All lines below containing "green" are to be listed.

### Provided records

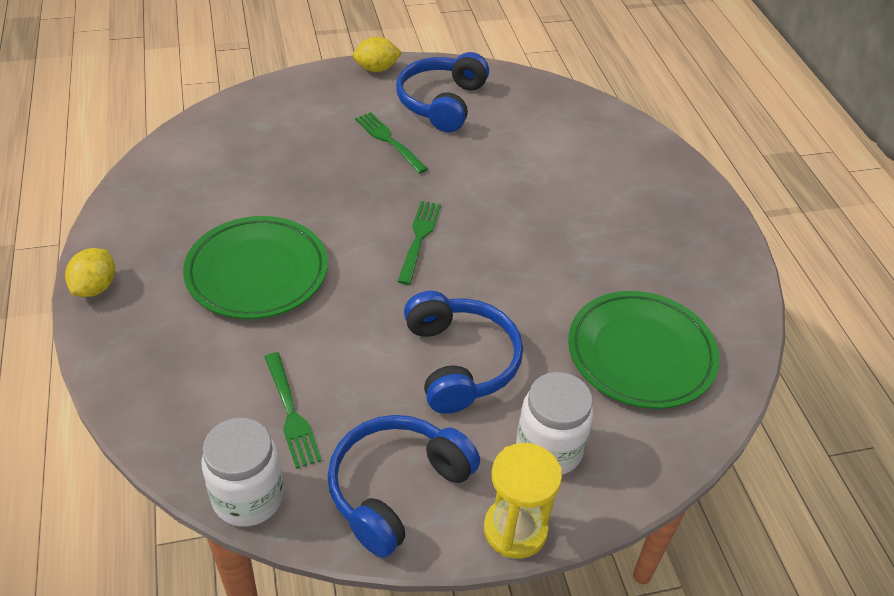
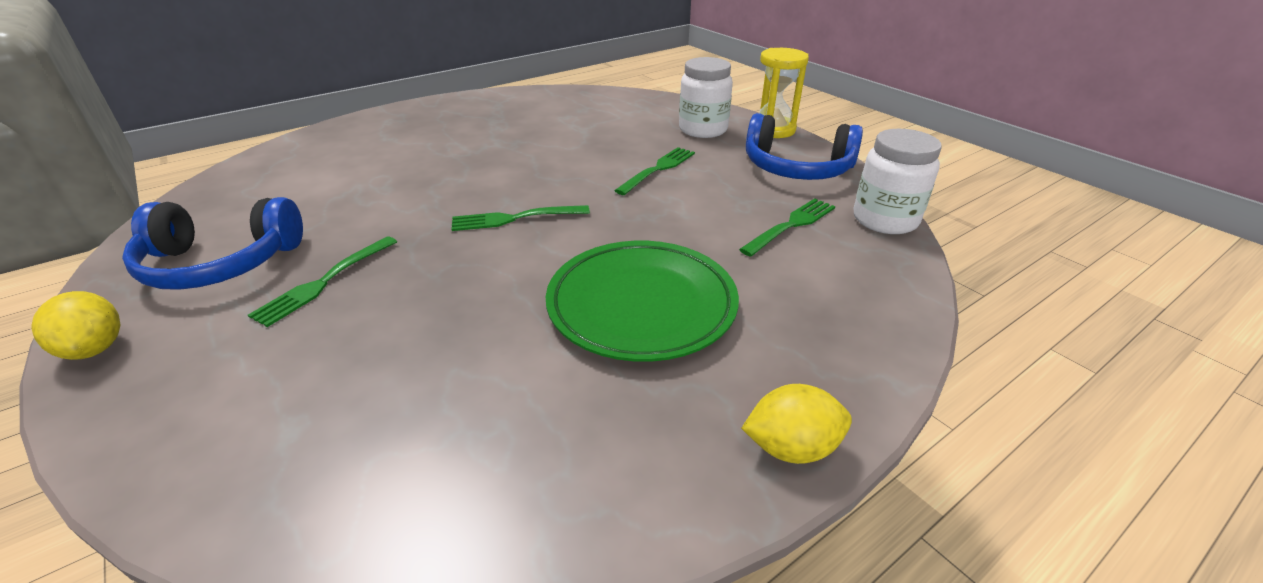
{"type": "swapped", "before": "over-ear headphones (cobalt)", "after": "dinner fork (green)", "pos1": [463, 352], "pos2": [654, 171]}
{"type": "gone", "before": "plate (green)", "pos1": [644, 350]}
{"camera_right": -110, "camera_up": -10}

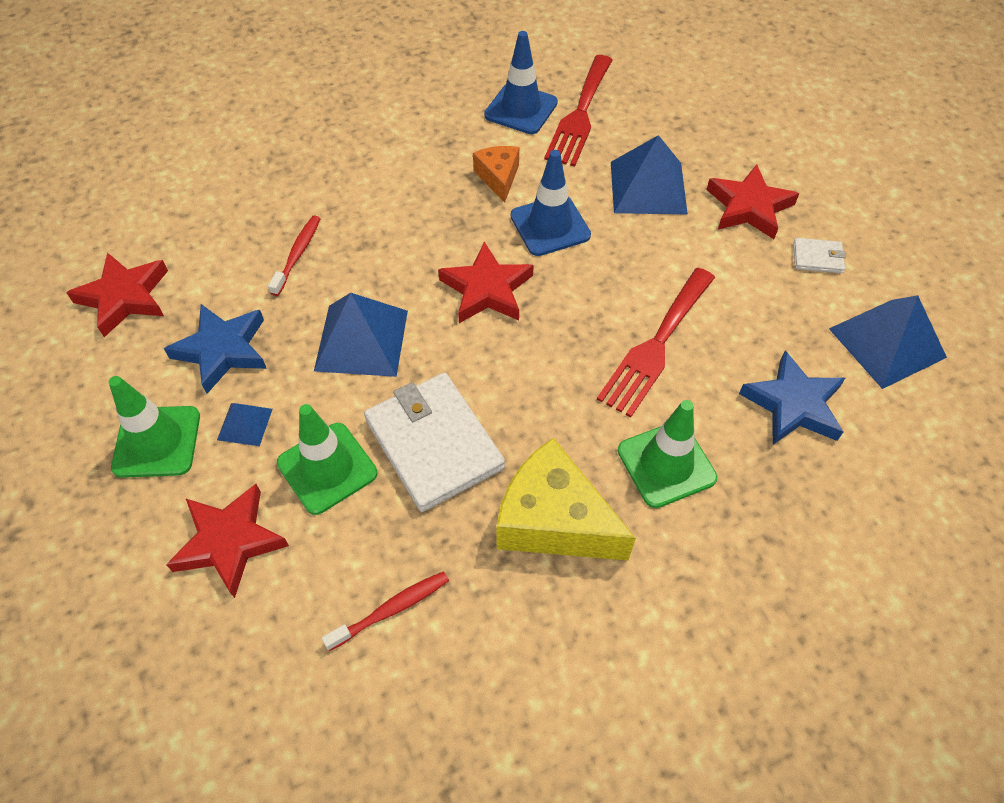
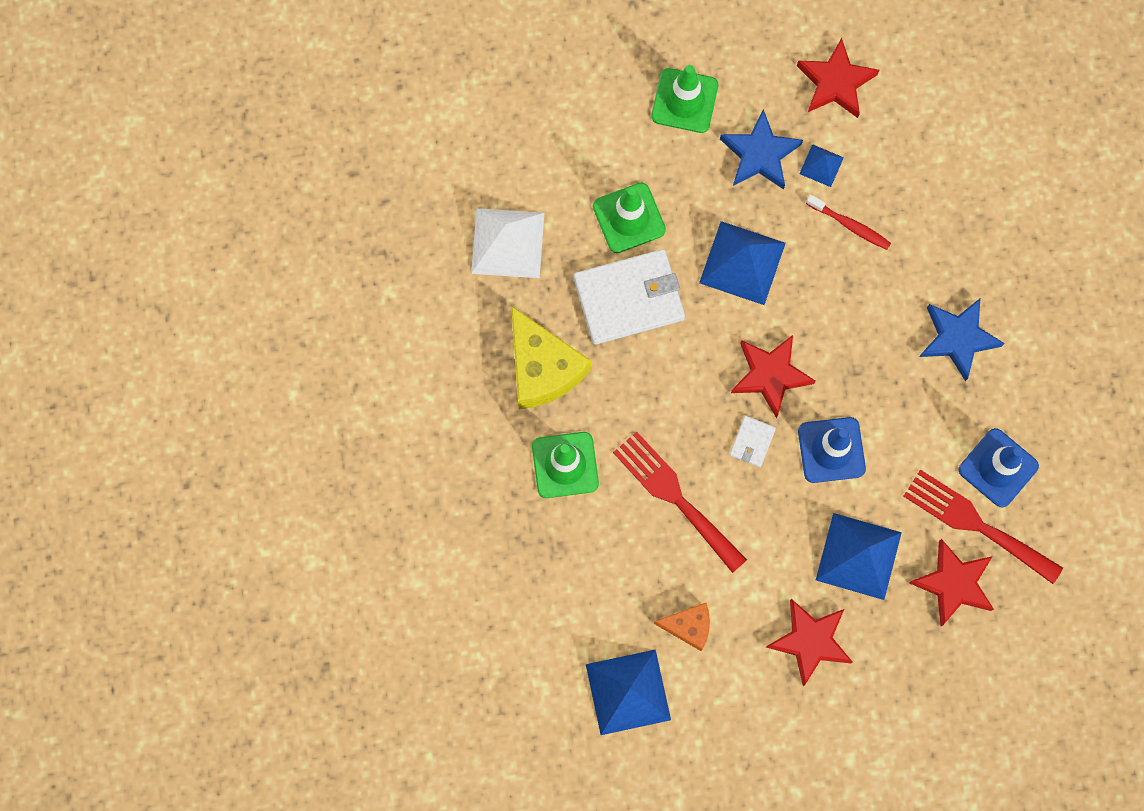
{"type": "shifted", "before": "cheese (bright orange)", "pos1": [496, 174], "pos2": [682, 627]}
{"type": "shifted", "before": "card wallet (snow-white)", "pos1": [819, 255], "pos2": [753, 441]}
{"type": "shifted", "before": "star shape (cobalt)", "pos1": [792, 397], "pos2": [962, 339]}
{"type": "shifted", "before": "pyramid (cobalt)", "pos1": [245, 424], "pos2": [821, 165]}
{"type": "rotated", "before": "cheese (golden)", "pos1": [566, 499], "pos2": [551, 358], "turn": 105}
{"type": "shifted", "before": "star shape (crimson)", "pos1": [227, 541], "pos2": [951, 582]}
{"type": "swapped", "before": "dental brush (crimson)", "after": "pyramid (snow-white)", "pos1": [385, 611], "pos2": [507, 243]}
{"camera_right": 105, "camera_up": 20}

######

- Written response -
{"type": "swapped", "before": "over-ear headphones (cobalt)", "after": "dinner fork (green)", "pos1": [463, 352], "pos2": [654, 171]}
{"type": "gone", "before": "plate (green)", "pos1": [644, 350]}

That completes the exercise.